__Exercise goal__
The line that contains "green hourglass: 7 -> 5" and all lines following it to the end of the data below: set these down exactly, and nothing besides.

Stored items from a collection
--- START ---

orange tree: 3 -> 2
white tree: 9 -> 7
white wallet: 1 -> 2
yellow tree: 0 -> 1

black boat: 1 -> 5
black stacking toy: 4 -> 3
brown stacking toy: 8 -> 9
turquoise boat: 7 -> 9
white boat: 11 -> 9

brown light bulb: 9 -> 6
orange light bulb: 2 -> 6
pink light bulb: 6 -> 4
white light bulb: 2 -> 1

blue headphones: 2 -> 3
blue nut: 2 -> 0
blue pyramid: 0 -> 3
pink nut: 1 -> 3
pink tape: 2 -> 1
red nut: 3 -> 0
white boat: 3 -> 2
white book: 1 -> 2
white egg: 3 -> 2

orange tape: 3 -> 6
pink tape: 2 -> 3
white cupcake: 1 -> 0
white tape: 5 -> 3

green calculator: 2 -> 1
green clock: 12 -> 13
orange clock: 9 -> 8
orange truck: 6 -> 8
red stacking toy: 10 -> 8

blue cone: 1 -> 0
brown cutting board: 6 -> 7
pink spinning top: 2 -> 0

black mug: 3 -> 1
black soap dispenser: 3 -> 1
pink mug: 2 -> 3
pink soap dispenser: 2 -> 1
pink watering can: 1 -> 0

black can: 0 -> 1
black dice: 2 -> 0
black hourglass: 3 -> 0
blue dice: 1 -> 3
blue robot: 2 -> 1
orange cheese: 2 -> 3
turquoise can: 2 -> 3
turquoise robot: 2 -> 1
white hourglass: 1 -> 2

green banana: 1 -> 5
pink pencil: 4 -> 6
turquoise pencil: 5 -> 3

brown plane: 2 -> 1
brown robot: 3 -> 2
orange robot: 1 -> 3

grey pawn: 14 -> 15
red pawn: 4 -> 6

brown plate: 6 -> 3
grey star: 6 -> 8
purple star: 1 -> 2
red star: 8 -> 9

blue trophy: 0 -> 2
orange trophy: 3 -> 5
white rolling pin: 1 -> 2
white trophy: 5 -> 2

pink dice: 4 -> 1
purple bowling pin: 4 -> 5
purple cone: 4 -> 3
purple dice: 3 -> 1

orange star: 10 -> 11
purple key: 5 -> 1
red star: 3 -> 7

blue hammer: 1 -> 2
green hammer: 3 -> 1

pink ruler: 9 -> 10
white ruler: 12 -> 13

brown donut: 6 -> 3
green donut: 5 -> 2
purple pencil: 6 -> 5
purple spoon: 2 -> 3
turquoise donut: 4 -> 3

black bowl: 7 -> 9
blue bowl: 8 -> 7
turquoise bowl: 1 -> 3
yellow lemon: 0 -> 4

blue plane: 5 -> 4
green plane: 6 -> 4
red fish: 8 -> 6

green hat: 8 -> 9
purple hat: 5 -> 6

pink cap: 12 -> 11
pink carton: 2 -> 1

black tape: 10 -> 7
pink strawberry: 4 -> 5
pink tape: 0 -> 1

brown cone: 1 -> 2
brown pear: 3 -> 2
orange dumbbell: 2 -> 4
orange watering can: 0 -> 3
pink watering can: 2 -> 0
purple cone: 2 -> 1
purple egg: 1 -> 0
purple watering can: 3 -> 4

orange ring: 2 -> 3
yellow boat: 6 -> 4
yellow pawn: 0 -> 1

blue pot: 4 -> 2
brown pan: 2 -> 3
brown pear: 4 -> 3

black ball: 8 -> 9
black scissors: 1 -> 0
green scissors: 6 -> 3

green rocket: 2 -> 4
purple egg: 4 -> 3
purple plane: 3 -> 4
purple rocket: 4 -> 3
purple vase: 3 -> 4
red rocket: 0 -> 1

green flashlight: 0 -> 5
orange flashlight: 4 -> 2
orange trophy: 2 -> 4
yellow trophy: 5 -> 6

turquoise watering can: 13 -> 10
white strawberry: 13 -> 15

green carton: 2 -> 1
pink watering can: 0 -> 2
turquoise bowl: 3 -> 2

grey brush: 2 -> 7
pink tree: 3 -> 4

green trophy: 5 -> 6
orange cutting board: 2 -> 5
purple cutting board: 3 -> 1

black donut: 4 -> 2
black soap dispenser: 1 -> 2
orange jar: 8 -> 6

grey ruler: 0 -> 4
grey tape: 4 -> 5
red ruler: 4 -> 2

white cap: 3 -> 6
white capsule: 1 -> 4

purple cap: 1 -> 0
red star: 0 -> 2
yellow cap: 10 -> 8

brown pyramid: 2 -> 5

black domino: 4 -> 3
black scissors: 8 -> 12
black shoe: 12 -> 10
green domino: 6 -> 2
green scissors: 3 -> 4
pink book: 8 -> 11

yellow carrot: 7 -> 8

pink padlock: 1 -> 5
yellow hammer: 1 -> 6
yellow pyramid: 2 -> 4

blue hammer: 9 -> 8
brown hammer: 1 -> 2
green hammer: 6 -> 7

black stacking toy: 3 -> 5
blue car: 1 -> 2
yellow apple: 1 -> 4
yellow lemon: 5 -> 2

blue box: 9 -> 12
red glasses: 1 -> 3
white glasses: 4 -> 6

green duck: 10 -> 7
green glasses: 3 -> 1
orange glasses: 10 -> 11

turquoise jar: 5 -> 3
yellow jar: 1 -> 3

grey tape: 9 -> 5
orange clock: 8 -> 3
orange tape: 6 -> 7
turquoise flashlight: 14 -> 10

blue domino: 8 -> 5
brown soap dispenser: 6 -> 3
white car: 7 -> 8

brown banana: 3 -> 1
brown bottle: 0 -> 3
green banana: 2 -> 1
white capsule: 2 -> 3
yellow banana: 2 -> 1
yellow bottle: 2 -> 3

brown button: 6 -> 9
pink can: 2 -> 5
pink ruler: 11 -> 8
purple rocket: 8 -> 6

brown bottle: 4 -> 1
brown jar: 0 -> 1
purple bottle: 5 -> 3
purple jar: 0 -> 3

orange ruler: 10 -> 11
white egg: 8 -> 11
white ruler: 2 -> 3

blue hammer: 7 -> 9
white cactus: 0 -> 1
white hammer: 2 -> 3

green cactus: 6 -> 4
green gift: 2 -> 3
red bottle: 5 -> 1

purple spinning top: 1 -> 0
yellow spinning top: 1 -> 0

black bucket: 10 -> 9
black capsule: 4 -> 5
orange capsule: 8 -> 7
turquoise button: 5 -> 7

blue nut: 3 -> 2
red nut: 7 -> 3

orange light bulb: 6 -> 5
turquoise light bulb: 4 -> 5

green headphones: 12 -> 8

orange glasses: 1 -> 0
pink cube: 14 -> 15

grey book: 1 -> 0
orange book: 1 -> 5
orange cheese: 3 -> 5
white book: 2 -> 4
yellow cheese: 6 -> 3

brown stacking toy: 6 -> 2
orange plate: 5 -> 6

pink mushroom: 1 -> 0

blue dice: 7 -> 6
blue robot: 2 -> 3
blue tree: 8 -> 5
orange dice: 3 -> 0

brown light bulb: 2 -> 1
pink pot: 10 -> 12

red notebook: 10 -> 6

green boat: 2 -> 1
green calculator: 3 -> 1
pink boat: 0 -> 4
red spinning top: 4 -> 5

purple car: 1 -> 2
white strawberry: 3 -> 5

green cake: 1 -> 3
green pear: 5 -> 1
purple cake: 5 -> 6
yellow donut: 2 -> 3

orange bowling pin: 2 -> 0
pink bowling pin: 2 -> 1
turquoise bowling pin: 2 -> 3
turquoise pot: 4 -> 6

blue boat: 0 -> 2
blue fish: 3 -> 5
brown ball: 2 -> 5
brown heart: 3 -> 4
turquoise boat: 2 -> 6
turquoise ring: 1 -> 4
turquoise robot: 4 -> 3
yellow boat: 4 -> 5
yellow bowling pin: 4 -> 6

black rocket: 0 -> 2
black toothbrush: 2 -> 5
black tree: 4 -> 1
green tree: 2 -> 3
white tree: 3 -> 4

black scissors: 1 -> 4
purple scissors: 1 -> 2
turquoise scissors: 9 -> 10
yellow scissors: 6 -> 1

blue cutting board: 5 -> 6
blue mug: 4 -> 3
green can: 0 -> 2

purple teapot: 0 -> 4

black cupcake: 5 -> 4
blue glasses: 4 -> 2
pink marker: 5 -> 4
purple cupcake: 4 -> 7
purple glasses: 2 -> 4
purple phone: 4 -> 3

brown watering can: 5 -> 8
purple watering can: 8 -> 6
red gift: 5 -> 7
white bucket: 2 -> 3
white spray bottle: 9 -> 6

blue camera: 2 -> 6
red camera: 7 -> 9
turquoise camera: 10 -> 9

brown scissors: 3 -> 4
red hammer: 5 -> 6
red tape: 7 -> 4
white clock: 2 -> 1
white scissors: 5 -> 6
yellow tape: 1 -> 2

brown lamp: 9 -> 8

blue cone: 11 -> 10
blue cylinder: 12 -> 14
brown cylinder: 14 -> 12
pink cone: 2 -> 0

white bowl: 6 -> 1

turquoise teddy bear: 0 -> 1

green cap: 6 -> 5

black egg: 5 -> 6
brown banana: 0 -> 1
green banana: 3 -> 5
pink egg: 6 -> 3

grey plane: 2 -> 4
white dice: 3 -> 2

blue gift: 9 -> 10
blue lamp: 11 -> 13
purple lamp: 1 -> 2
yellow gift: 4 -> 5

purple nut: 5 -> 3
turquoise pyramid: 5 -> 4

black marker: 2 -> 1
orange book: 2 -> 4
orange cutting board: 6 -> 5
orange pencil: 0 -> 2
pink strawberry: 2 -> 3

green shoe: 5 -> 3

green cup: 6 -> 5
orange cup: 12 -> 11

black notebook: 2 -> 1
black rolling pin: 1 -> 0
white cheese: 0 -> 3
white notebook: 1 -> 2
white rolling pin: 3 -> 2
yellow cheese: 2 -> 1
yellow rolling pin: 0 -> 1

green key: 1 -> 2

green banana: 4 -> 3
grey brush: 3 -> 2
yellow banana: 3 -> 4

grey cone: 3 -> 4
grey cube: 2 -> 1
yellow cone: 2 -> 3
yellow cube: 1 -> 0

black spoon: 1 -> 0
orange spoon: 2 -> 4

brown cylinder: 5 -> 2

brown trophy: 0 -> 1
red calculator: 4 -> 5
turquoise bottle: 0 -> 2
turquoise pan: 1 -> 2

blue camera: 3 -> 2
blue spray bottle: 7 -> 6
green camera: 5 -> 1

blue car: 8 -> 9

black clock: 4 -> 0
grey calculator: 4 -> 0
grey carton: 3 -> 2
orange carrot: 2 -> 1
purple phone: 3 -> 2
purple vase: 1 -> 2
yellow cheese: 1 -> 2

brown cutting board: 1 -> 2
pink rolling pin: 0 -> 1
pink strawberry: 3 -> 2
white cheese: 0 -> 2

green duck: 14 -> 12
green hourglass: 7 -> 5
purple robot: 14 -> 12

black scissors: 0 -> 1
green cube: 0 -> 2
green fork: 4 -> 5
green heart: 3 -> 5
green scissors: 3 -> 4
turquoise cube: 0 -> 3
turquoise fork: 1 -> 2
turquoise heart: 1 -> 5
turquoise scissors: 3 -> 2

--- END ---

__Response area__
green hourglass: 7 -> 5
purple robot: 14 -> 12

black scissors: 0 -> 1
green cube: 0 -> 2
green fork: 4 -> 5
green heart: 3 -> 5
green scissors: 3 -> 4
turquoise cube: 0 -> 3
turquoise fork: 1 -> 2
turquoise heart: 1 -> 5
turquoise scissors: 3 -> 2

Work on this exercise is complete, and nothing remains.